> _What the task asks_
Gather all lines in the data that hold the string "change".

(Before-and-after scene images)
· · · · · · ·

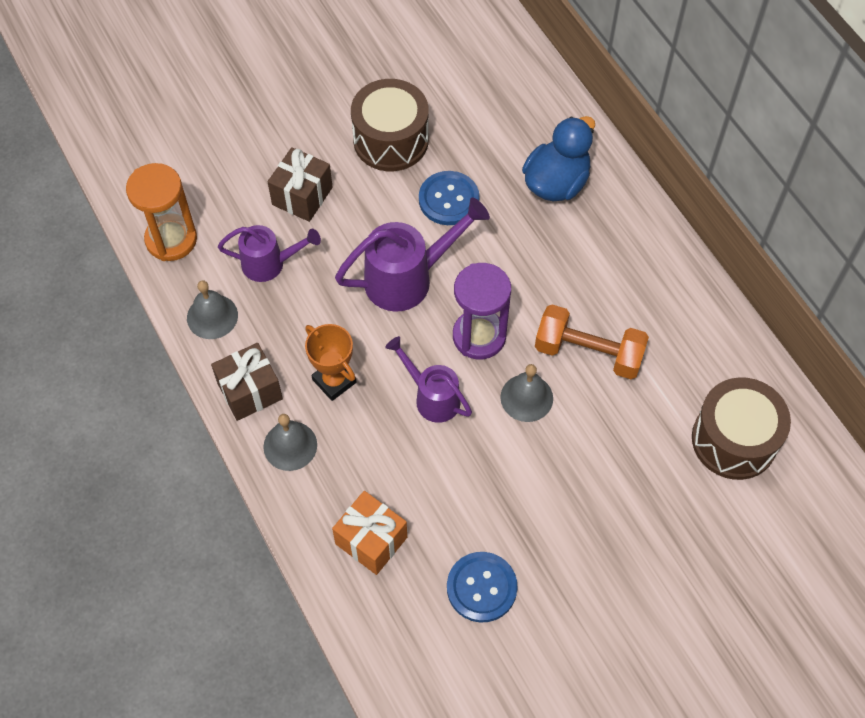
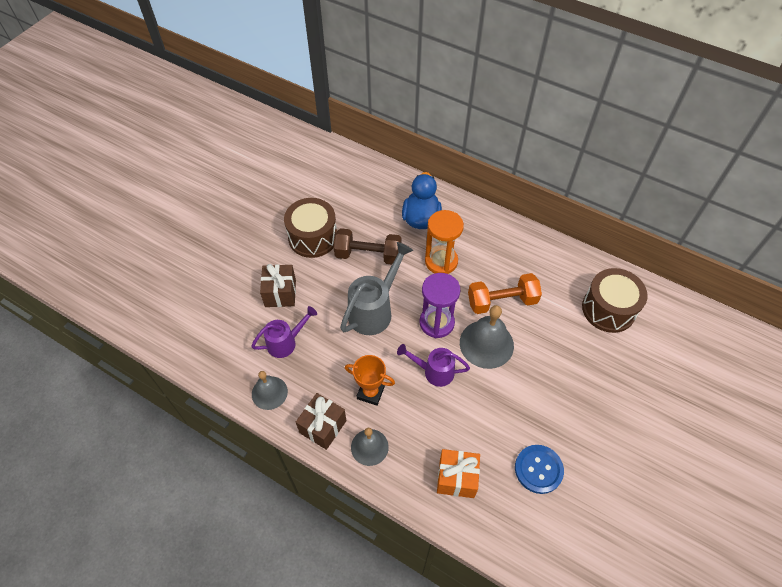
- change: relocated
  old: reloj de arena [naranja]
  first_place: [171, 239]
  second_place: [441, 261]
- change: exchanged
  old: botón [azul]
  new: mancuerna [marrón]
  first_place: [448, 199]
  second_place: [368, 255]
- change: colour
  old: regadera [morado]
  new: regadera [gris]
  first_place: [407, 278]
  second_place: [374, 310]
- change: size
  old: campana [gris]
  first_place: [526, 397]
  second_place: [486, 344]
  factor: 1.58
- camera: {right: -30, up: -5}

· · · · · · ·

> _Exercise solution_
- change: relocated
- change: exchanged
- change: colour
- change: size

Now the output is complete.